**Work instruction**
List all lines of the data containing the word "blue".

**The data**
=== Begin Enclosure ===

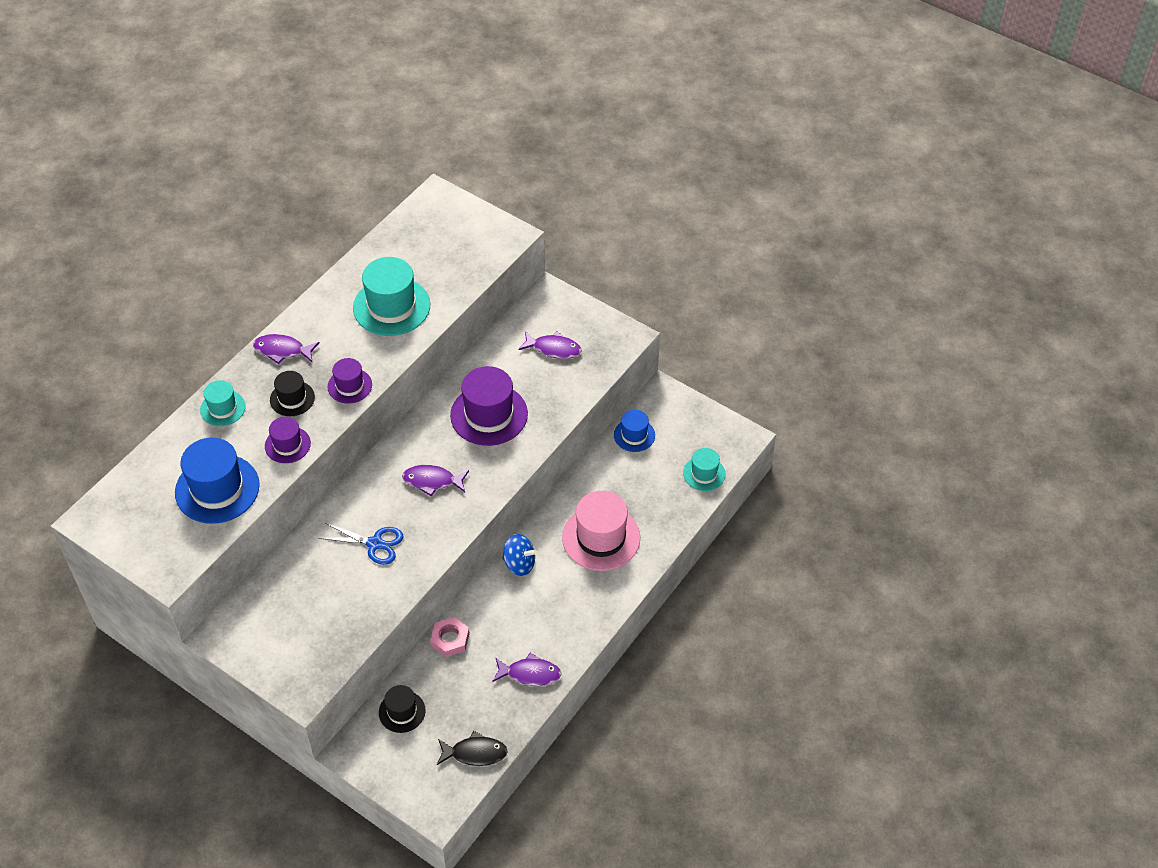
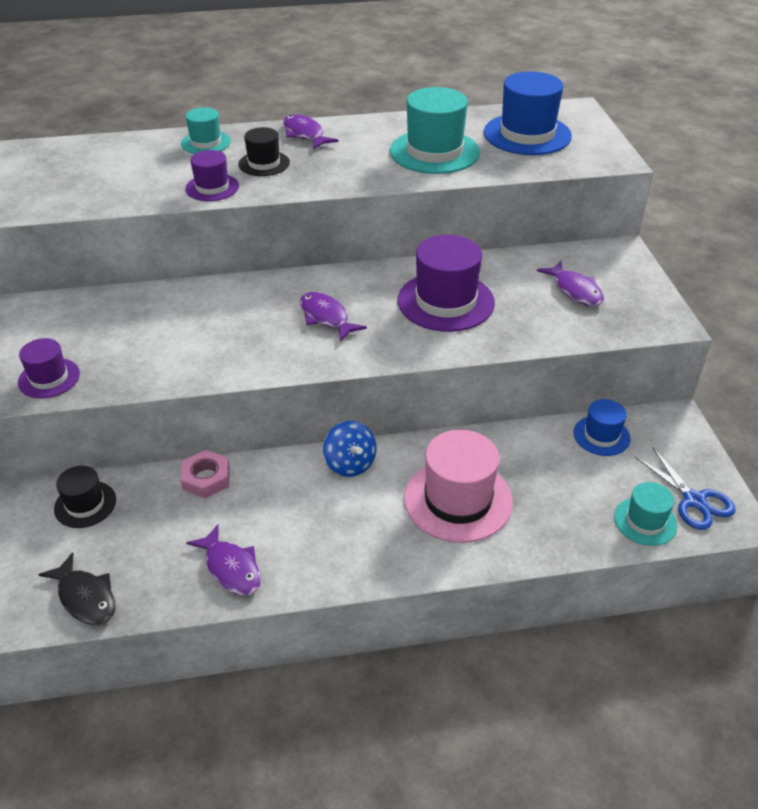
camera: 45 degrees right, 10 degrees down
(217, 489) = (118, 183): blue hat -> blue hat (527, 134)
(350, 386) = (321, 180): purple hat -> purple hat (49, 378)
(375, 543) = (212, 329): blue scissors -> blue scissors (694, 500)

=== End Enclosure ===

**Solution to this task**
(217, 489) = (118, 183): blue hat -> blue hat (527, 134)
(375, 543) = (212, 329): blue scissors -> blue scissors (694, 500)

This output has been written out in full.